> _Assignment_: Take every line from the records below that includes the word "PURPLE".

> _Records_:
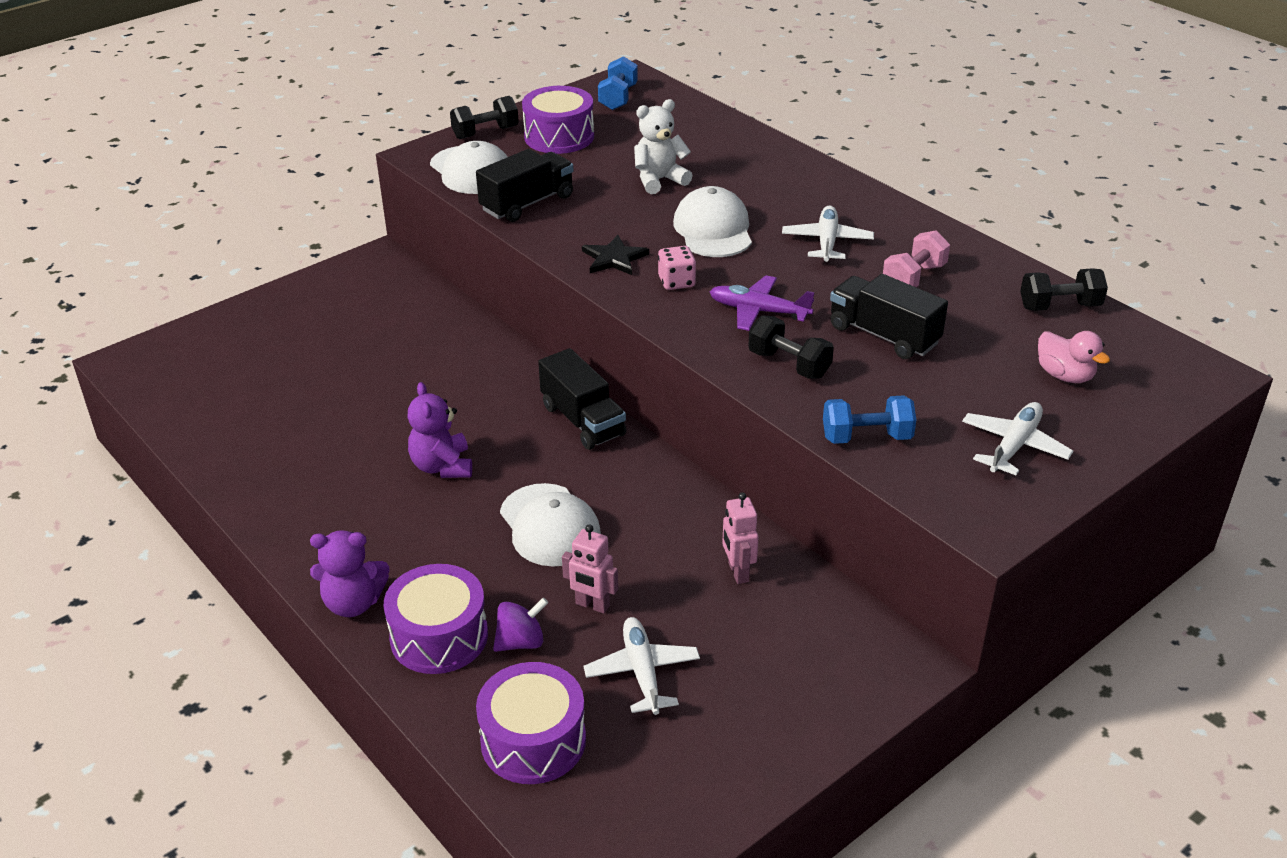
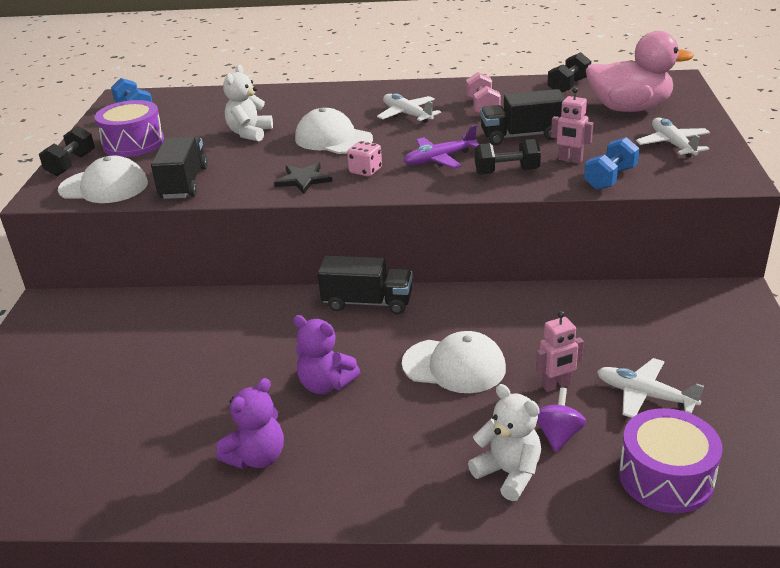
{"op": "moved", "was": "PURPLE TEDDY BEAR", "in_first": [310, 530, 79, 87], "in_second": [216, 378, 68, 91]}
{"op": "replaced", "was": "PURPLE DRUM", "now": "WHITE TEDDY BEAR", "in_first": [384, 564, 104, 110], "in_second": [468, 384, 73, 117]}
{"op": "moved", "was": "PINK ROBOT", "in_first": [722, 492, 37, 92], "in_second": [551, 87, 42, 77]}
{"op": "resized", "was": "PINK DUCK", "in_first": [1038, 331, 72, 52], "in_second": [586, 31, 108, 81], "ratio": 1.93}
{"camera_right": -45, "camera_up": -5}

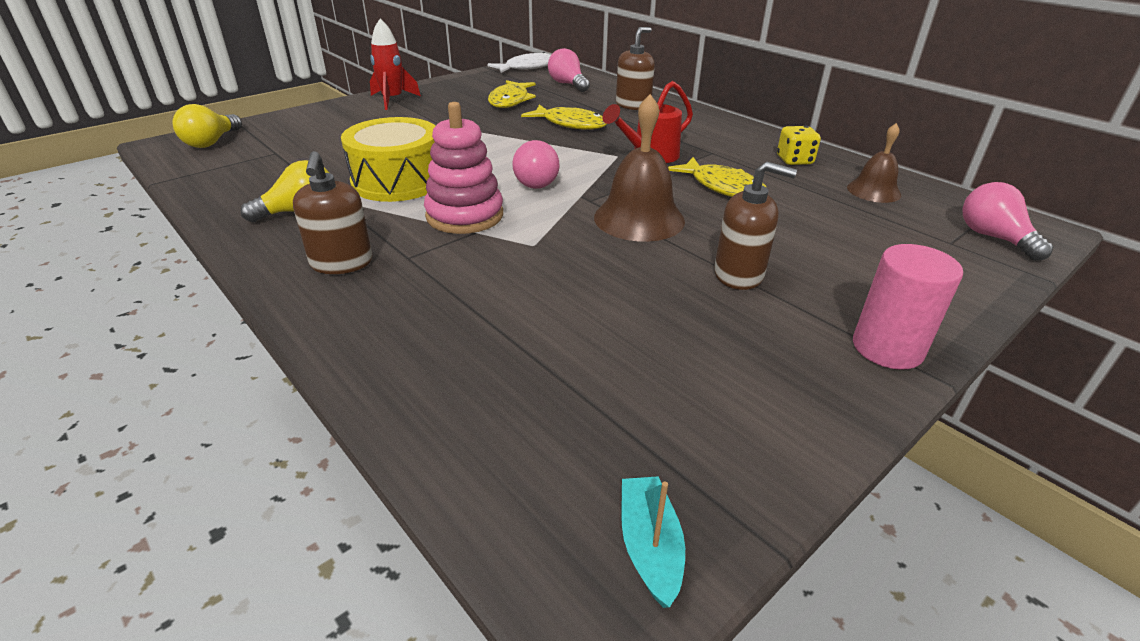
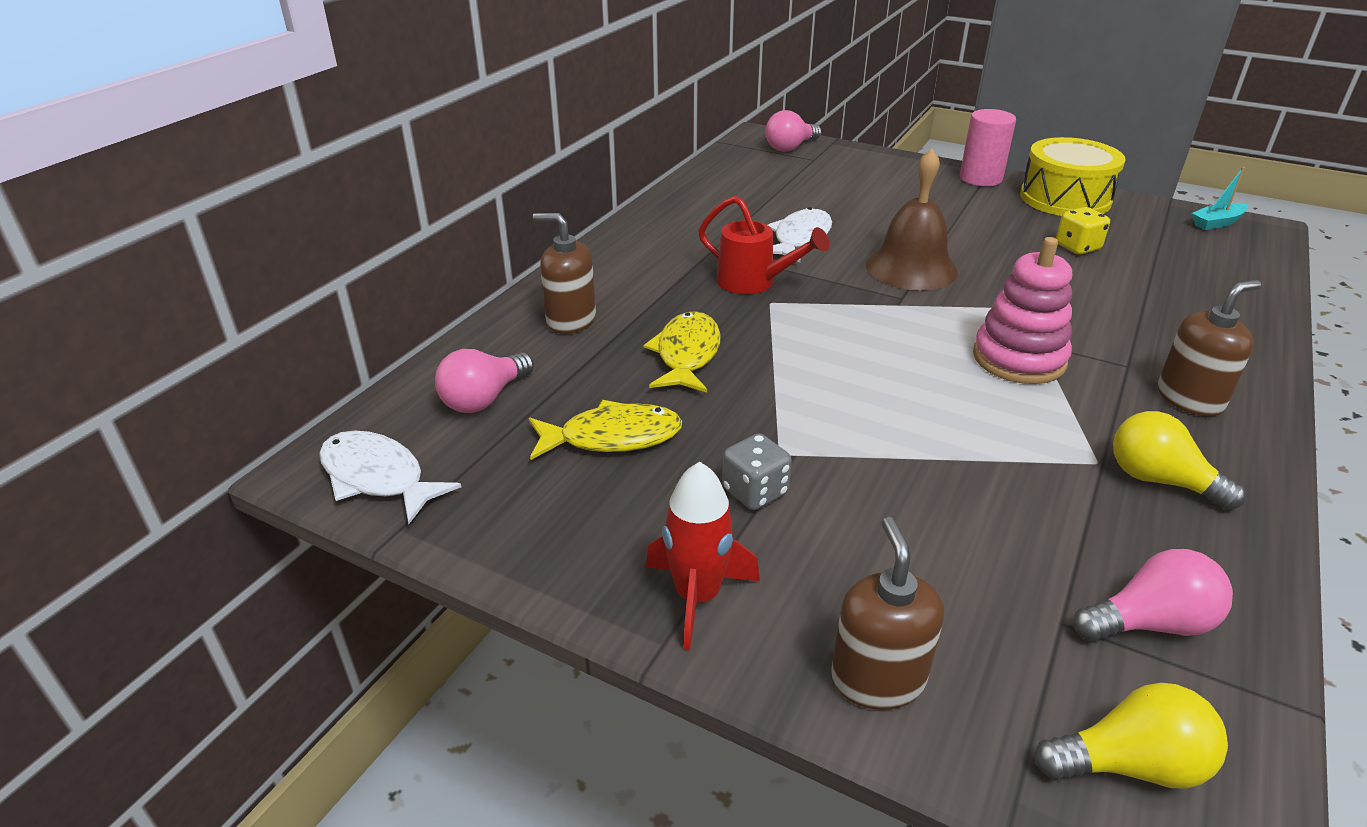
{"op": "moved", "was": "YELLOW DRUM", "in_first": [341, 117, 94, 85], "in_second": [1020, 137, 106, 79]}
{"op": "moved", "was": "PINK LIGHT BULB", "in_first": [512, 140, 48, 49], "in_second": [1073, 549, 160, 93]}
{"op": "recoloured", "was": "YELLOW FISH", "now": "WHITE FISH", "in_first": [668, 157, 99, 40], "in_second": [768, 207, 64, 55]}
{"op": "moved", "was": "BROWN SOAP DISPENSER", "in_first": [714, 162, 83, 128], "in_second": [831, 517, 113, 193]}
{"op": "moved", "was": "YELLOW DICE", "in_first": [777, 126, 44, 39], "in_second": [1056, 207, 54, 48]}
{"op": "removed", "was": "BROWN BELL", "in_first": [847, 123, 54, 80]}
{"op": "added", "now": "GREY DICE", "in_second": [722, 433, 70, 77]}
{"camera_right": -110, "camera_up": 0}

> _Task answer_:
{"op": "moved", "was": "PURPLE TEDDY BEAR", "in_first": [310, 530, 79, 87], "in_second": [216, 378, 68, 91]}
{"op": "replaced", "was": "PURPLE DRUM", "now": "WHITE TEDDY BEAR", "in_first": [384, 564, 104, 110], "in_second": [468, 384, 73, 117]}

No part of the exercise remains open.